* WHAT YOU WILL DO
Below are some records; quote exactly the lines from the one that contains "before: zanahoria [morado]" through the one that contains "pos2: [528, 297, 560, 389]", inclusive, and no others.

Dataset items:
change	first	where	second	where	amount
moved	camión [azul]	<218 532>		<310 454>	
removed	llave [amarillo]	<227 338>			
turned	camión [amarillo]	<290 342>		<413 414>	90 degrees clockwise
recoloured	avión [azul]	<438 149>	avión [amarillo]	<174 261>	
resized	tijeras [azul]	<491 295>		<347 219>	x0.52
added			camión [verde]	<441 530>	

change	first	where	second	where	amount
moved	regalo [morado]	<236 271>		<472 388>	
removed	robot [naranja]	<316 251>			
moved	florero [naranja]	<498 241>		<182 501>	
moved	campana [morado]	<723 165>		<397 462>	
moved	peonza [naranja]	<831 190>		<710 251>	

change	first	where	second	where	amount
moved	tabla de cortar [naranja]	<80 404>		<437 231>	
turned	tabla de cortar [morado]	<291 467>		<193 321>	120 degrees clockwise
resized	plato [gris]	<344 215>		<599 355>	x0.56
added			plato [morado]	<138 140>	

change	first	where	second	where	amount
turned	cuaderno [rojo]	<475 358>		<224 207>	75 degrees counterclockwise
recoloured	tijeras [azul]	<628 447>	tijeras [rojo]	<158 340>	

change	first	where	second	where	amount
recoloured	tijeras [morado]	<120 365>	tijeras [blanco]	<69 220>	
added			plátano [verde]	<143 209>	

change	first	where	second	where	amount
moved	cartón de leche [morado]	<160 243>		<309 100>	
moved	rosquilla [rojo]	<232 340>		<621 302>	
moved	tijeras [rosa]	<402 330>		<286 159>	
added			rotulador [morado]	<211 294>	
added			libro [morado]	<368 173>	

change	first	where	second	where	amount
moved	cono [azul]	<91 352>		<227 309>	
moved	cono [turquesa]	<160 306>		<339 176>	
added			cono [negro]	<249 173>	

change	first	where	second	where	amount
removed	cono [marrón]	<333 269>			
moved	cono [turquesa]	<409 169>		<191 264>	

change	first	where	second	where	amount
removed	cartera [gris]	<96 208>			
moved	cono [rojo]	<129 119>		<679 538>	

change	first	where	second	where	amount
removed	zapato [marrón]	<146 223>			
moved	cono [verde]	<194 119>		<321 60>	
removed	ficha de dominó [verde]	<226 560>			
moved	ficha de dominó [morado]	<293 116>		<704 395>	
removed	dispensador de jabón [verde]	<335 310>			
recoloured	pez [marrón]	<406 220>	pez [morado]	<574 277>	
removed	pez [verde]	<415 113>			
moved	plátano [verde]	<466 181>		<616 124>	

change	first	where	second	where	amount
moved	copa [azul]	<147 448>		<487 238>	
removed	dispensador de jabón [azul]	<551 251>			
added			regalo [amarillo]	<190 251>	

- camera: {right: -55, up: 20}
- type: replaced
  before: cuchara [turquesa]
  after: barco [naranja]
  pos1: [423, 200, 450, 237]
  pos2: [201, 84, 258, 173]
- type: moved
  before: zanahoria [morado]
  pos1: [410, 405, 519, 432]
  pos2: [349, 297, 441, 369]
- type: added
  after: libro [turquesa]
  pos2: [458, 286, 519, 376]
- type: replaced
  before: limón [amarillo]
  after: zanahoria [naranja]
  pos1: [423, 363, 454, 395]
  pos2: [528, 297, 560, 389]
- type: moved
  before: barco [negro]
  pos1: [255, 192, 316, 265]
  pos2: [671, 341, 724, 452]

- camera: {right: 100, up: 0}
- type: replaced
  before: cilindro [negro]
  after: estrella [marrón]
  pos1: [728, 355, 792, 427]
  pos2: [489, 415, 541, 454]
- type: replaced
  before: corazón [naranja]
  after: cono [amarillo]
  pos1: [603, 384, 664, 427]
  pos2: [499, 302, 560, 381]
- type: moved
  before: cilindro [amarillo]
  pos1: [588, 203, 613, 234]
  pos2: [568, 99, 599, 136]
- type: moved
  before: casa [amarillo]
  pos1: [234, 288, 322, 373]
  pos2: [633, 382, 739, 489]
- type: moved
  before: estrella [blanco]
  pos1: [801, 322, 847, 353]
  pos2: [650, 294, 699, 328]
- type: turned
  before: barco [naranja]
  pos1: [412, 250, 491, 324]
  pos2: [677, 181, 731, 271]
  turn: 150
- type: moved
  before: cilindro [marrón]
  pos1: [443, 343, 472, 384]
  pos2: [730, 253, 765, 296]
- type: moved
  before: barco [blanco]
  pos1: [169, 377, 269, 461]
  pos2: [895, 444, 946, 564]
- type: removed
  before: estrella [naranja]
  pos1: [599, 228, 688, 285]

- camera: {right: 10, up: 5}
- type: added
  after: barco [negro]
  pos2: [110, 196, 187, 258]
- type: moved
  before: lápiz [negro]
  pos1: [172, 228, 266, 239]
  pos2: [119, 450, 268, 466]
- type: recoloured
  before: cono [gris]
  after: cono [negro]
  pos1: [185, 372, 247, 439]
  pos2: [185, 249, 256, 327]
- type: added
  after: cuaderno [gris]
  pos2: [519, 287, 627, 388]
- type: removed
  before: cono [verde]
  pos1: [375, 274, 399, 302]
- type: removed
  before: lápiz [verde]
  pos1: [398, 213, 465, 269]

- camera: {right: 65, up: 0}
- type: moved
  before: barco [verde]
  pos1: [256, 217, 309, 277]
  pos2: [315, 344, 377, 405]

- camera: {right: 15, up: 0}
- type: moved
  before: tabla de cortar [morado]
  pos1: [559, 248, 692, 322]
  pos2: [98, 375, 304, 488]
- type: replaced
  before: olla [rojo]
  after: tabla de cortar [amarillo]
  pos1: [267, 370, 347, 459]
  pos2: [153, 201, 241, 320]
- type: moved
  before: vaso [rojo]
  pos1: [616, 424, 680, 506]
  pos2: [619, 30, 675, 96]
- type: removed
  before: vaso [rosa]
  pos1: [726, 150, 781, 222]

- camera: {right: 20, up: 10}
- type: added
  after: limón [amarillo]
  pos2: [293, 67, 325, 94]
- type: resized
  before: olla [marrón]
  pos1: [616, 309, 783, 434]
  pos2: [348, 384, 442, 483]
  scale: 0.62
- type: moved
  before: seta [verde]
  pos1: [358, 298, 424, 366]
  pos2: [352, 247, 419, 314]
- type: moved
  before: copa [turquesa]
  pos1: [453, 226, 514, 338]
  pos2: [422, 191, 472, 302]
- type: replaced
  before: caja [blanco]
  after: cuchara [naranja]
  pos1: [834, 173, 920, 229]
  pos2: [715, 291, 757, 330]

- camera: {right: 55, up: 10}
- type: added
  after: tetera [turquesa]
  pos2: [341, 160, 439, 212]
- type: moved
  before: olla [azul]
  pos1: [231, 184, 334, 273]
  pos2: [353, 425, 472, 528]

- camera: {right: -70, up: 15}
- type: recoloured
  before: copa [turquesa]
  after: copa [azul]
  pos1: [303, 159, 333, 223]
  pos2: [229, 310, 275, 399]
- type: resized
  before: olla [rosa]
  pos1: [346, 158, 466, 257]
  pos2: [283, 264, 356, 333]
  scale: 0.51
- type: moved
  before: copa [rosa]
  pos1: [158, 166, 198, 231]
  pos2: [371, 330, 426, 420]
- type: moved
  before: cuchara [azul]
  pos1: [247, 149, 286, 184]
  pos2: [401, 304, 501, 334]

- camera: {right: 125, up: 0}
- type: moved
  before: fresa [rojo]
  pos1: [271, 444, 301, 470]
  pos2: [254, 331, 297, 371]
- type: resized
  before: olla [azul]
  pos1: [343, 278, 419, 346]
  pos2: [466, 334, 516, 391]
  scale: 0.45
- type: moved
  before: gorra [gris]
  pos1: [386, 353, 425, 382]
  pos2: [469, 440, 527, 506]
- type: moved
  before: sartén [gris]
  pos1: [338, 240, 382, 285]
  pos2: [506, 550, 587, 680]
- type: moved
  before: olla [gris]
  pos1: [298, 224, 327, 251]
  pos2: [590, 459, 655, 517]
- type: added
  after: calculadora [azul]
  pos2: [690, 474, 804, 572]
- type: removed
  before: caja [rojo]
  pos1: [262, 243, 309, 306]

* REPLY
  before: zanahoria [morado]
  pos1: [410, 405, 519, 432]
  pos2: [349, 297, 441, 369]
- type: added
  after: libro [turquesa]
  pos2: [458, 286, 519, 376]
- type: replaced
  before: limón [amarillo]
  after: zanahoria [naranja]
  pos1: [423, 363, 454, 395]
  pos2: [528, 297, 560, 389]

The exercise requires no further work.